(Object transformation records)

»»

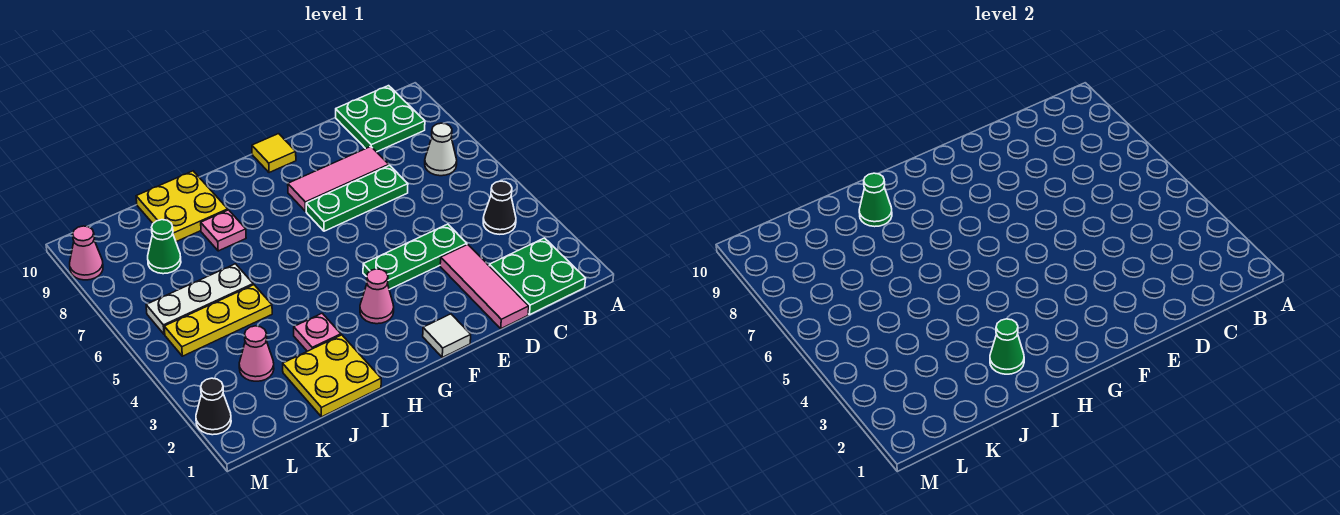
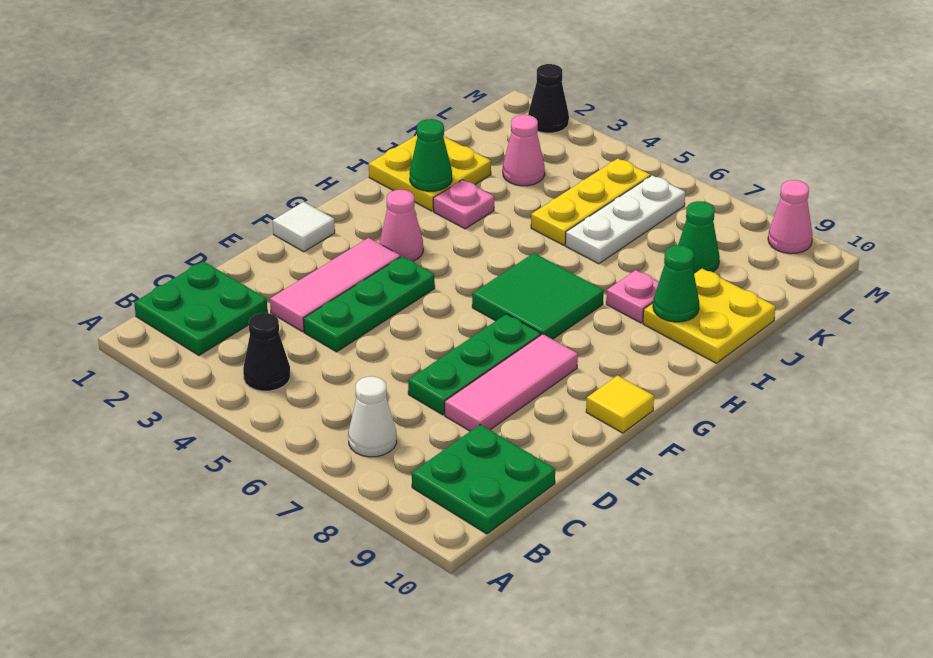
pink tile D1:D3 level 1 -> pink tile D3:F3 level 1
none -> green tile G6:H7 level 1

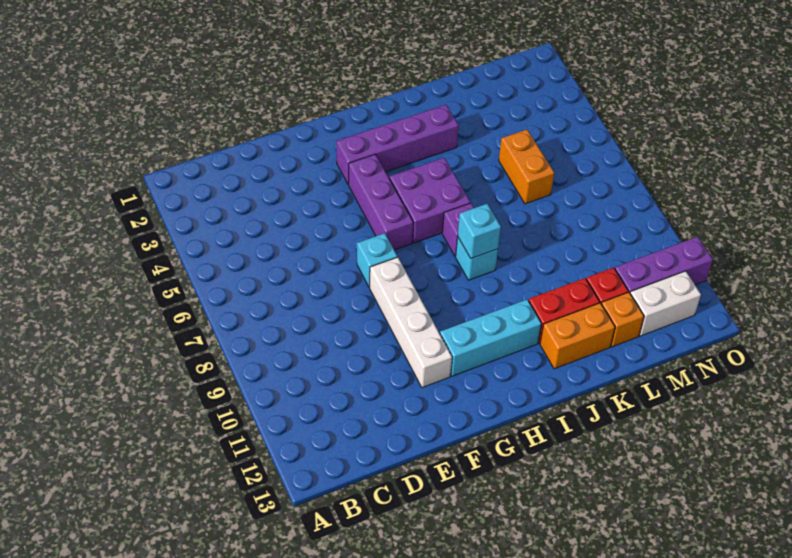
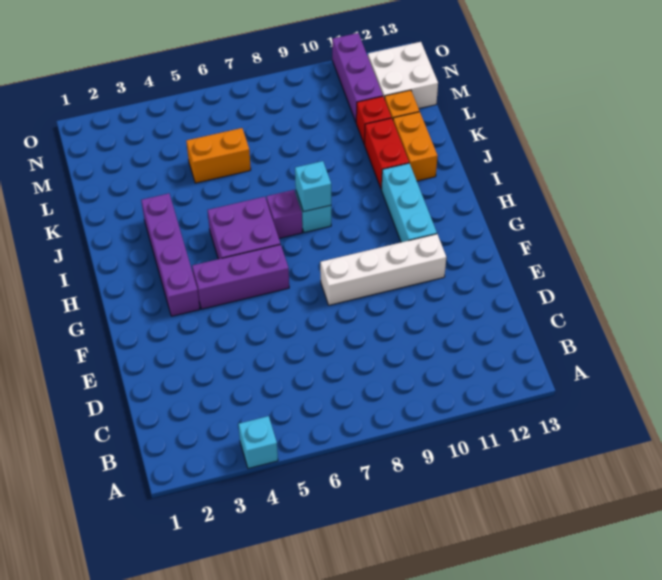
cyan brick F7 level 1 -> cyan brick A4 level 1
white brick M12:N12 level 1 -> white brick M12:N13 level 1

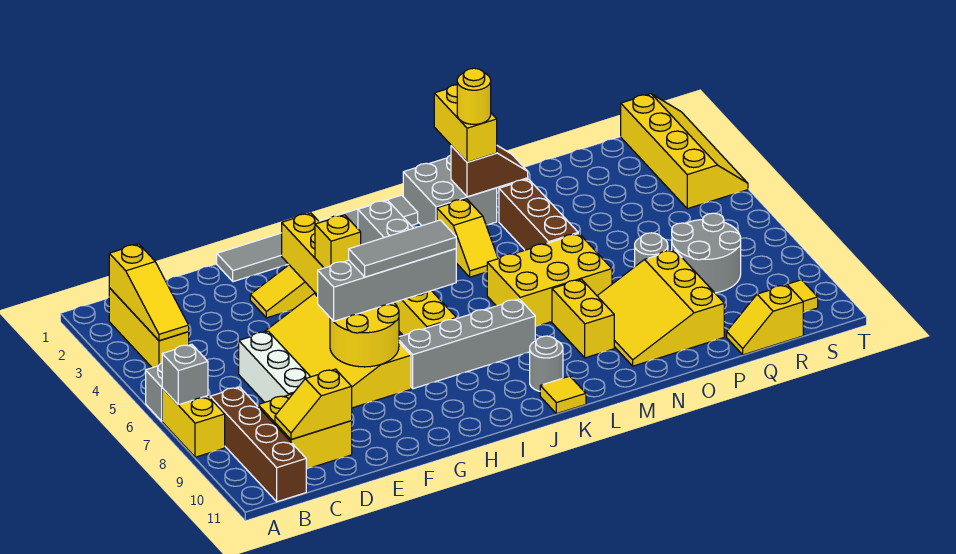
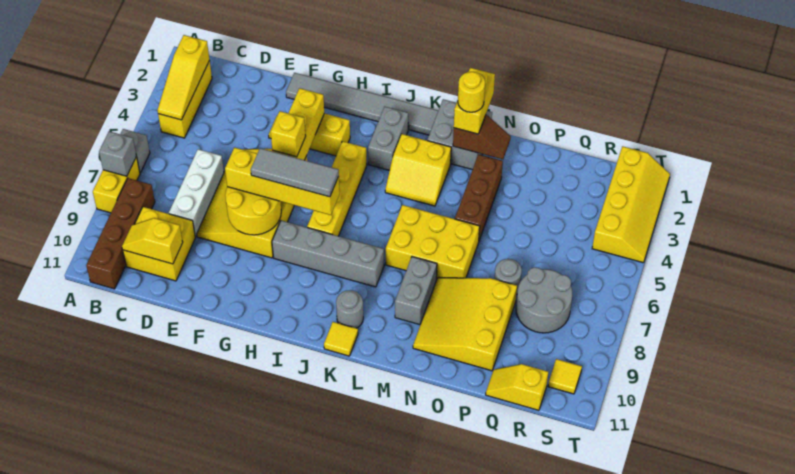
grey brick F7:I7 level 3 -> yellow brick F7:I7 level 3
yellow slope L3:L4 level 1 top 3 -> yellow slope K3:L4 level 1 top 3
yellow brick M8:M9 level 1 -> grey brick M8:M9 level 1

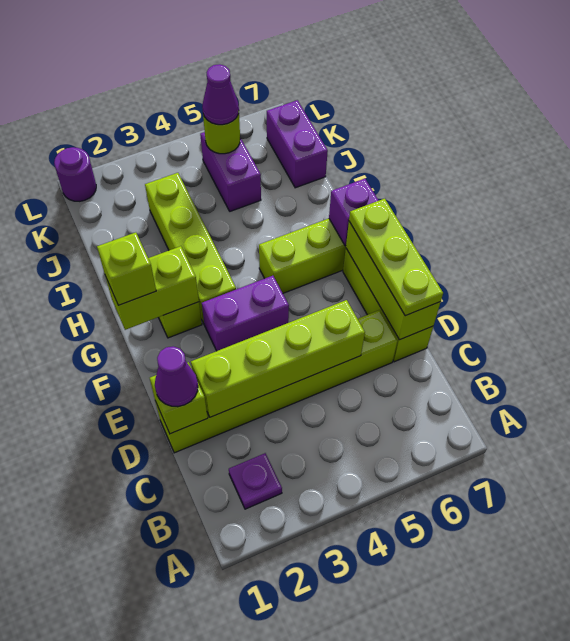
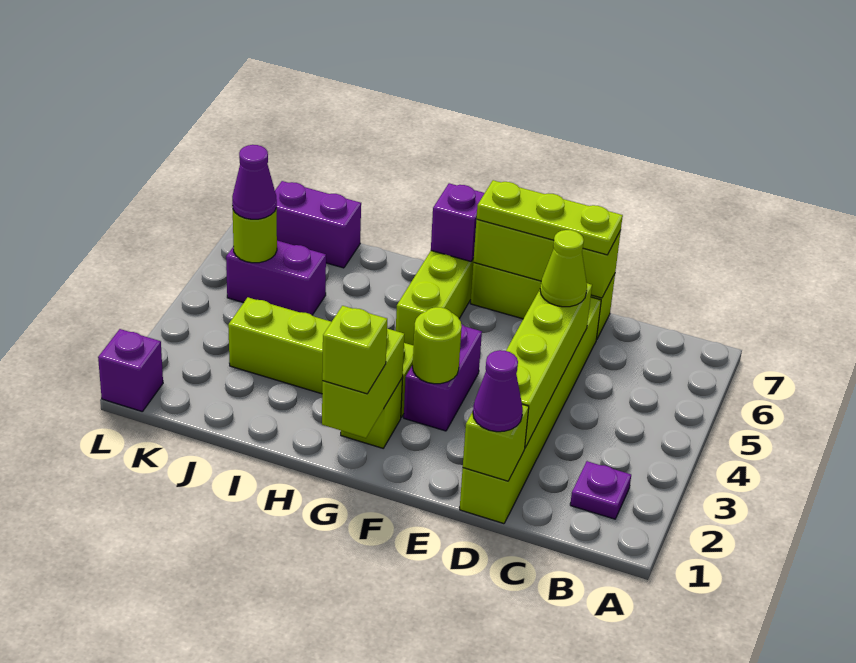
none -> lime cone D5 level 3
none -> lime round brick F3 level 2
purple round brick L1 level 1 -> purple brick L1 level 1

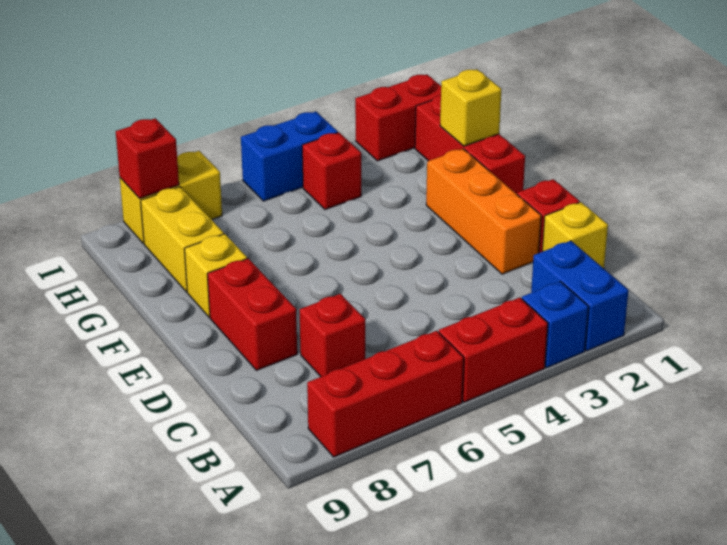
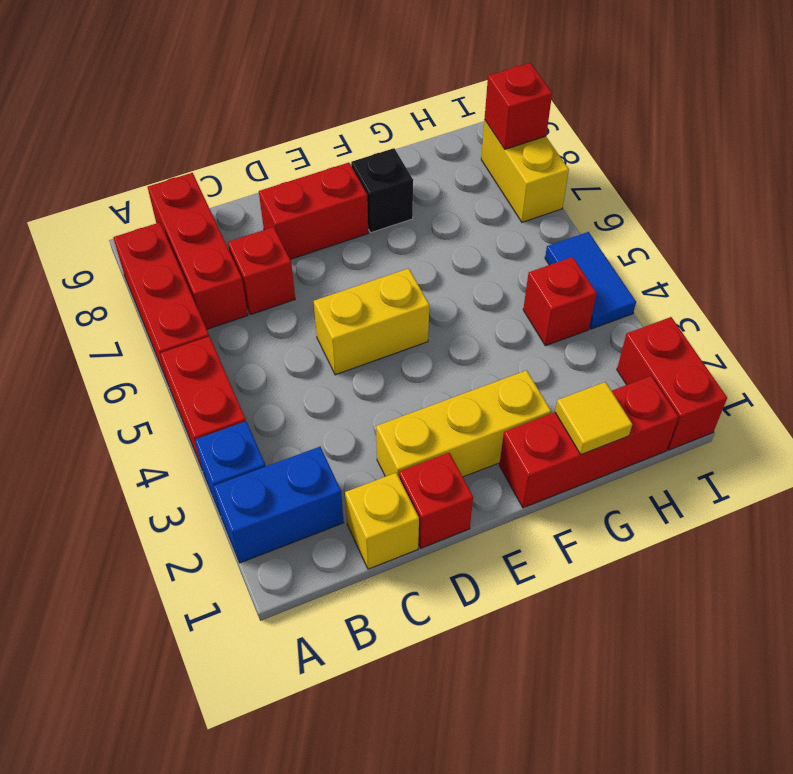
none -> red brick B7:B9 level 1
orange brick D2:F2 level 1 -> yellow brick D2:F2 level 1
yellow brick F8 level 1 -> black brick F8 level 1
yellow brick G1 level 2 -> yellow tile G1 level 2
yellow brick G8:H8 level 1 -> yellow brick D5:E5 level 1
blue brick I4:I5 level 1 -> blue tile I4:I5 level 1

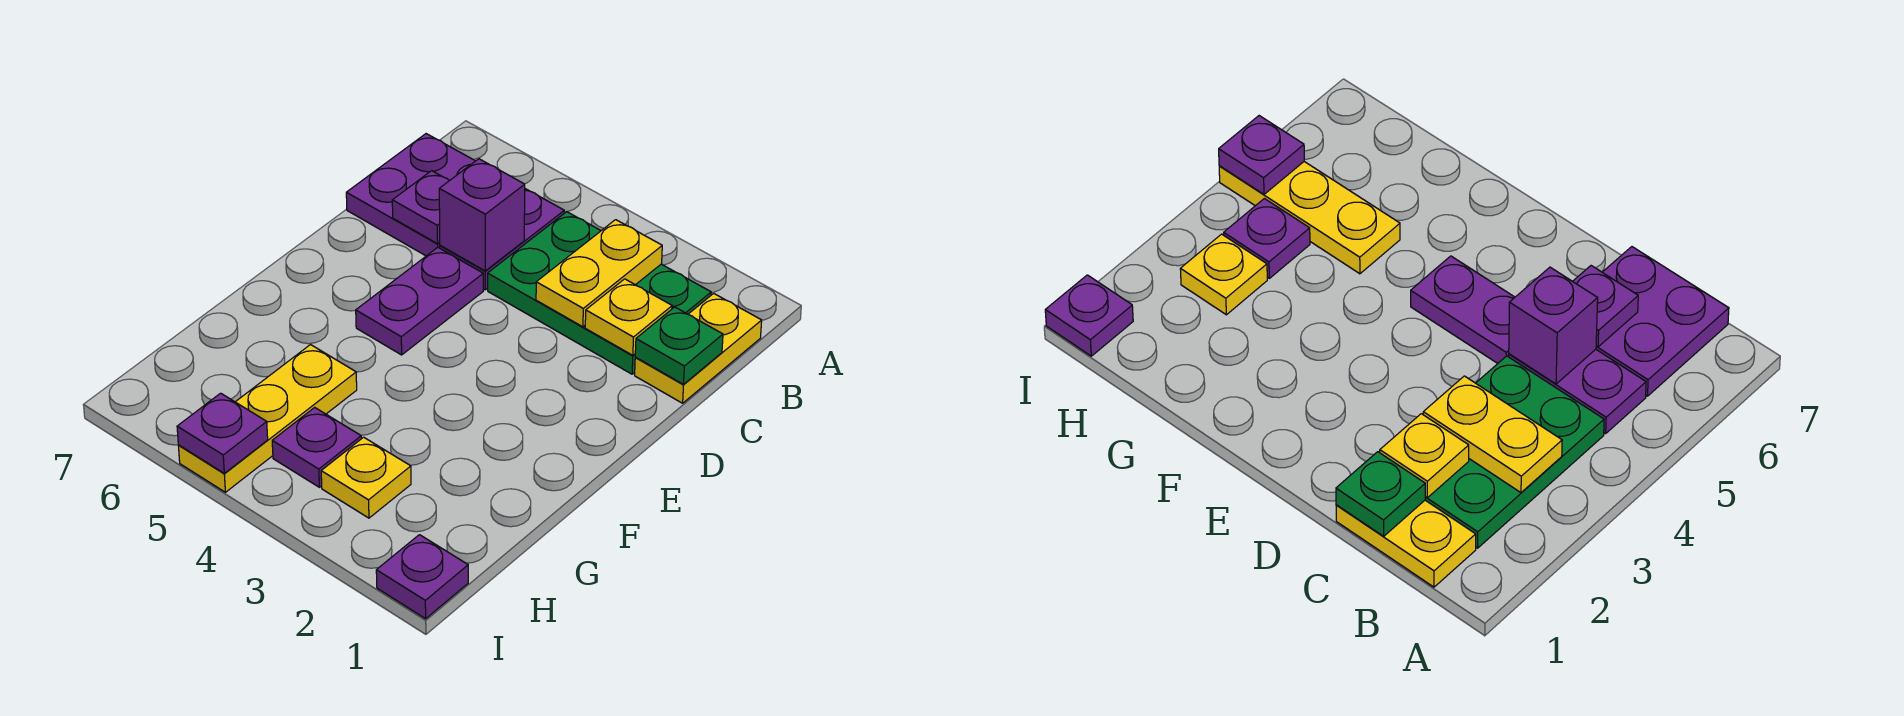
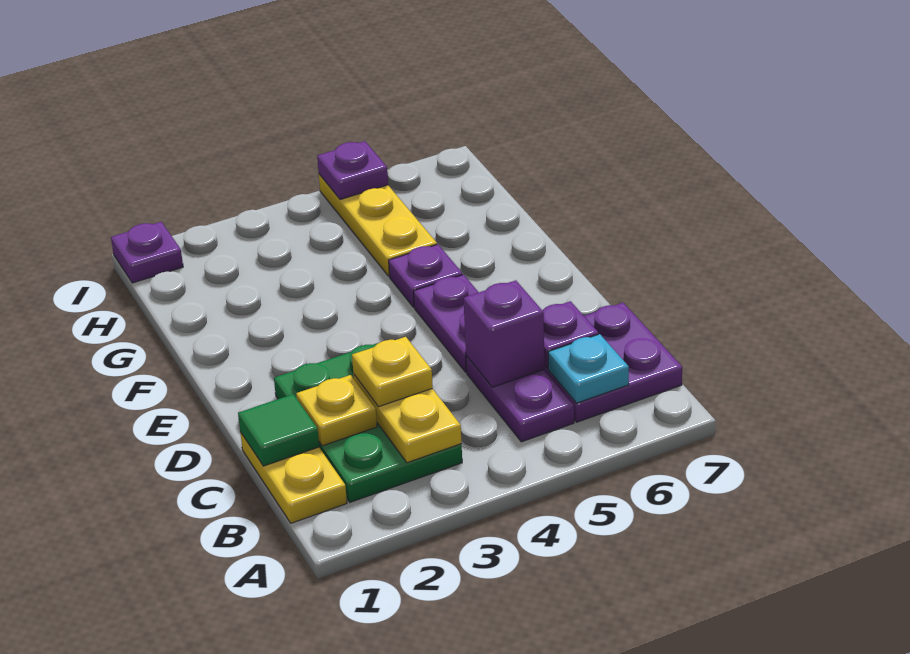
green plate B2:C4 level 1 -> green plate B2:D3 level 1
none -> cyan plate B6 level 2
green plate C1 level 2 -> green tile C1 level 2
yellow plate H3 level 1 -> yellow plate C3 level 3
purple plate H4 level 1 -> purple plate F5 level 1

««

Prompt: Please write out the lines above, beginning at the line with "yellow brick G8:H8" and ending at the last line of the records, exactly as they appear and without pictures.

Exercise response:
yellow brick G8:H8 level 1 -> yellow brick D5:E5 level 1
blue brick I4:I5 level 1 -> blue tile I4:I5 level 1

green plate B2:C4 level 1 -> green plate B2:D3 level 1
none -> cyan plate B6 level 2
green plate C1 level 2 -> green tile C1 level 2
yellow plate H3 level 1 -> yellow plate C3 level 3
purple plate H4 level 1 -> purple plate F5 level 1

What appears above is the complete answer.